Exercise goal -
Transcribe only the part of the listing below that begins at the line containing "ROYAL PURPLE HAMMER (340" and runs to its final line, keeping both ends.

Provided entries -
++++

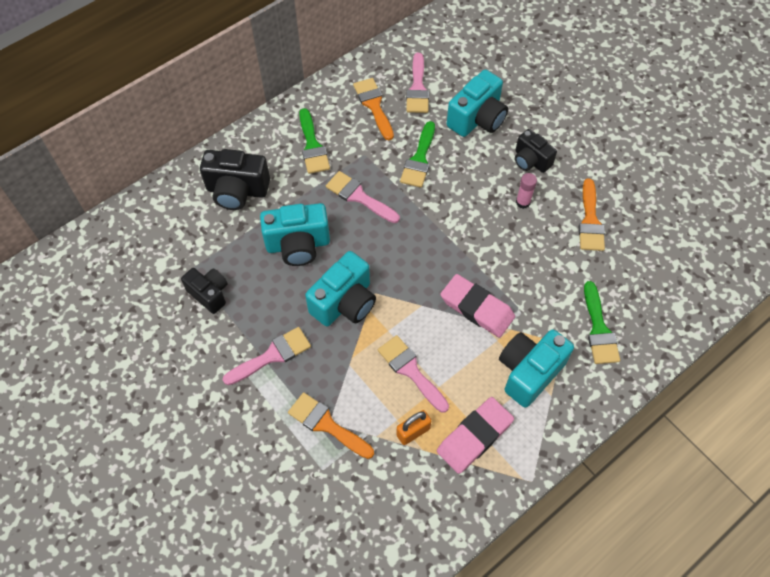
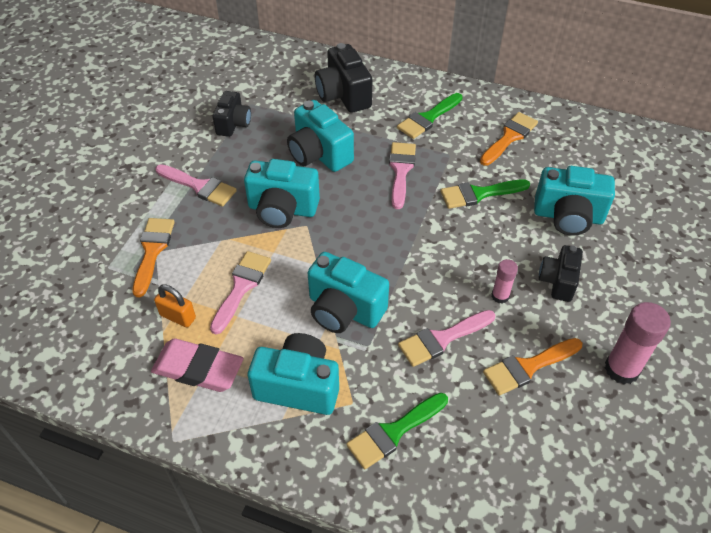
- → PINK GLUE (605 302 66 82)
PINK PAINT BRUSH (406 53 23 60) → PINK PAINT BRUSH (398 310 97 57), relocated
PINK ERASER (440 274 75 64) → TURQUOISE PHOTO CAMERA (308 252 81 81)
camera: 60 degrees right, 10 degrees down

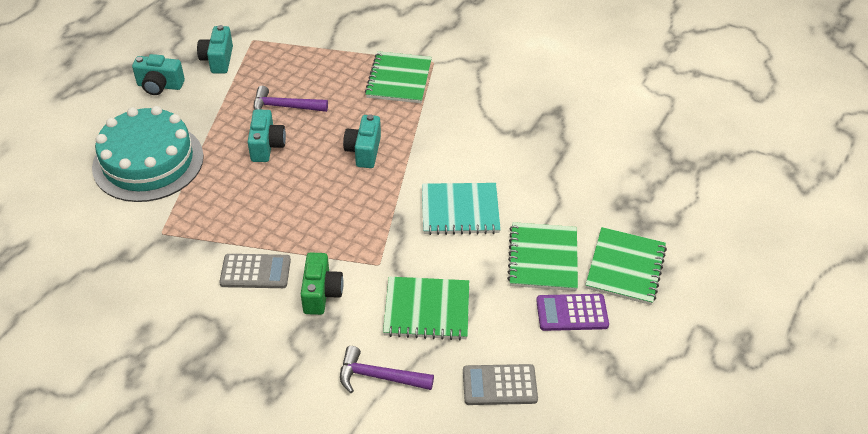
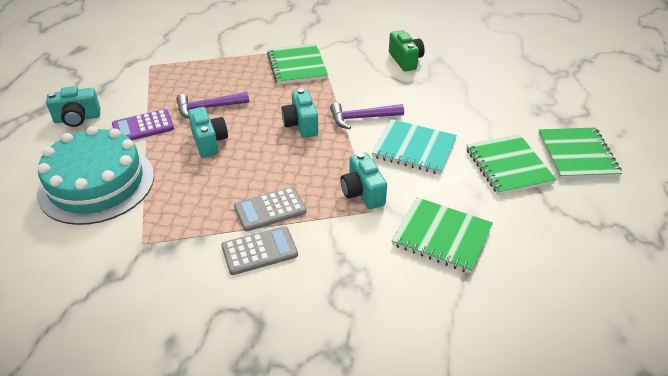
TURQUOISE PHOTO CAMERA (197 25 36 48) → TURQUOISE PHOTO CAMERA (341 152 46 57), relocated
EMERALD PHOTO CAMERA (301 252 43 63) → EMERALD PHOTO CAMERA (389 30 36 42), relocated
ROYAL PURPLE HAMMER (340 346 94 47) → ROYAL PURPLE HAMMER (330 102 74 27), relocated
GREY CALCULATOR (463 364 75 41) → GREY CALCULATOR (234 187 72 44), relocated
ROYAL PURPLE CALCULATOR (536 294 73 37) → ROYAL PURPLE CALCULATOR (112 109 62 31), relocated
EMERALD EXERCISE BOOK (383 277 86 63) → EMERALD EXERCISE BOOK (391 197 102 76), 45 degrees clockwise
TURQUOISE EXERCISE BOOK (422 183 79 52) → TURQUOISE EXERCISE BOOK (372 119 85 56), 45 degrees clockwise
camera: 20 degrees left, 5 degrees down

++++

Solution for this task -
ROYAL PURPLE HAMMER (340 346 94 47) → ROYAL PURPLE HAMMER (330 102 74 27), relocated
GREY CALCULATOR (463 364 75 41) → GREY CALCULATOR (234 187 72 44), relocated
ROYAL PURPLE CALCULATOR (536 294 73 37) → ROYAL PURPLE CALCULATOR (112 109 62 31), relocated
EMERALD EXERCISE BOOK (383 277 86 63) → EMERALD EXERCISE BOOK (391 197 102 76), 45 degrees clockwise
TURQUOISE EXERCISE BOOK (422 183 79 52) → TURQUOISE EXERCISE BOOK (372 119 85 56), 45 degrees clockwise
camera: 20 degrees left, 5 degrees down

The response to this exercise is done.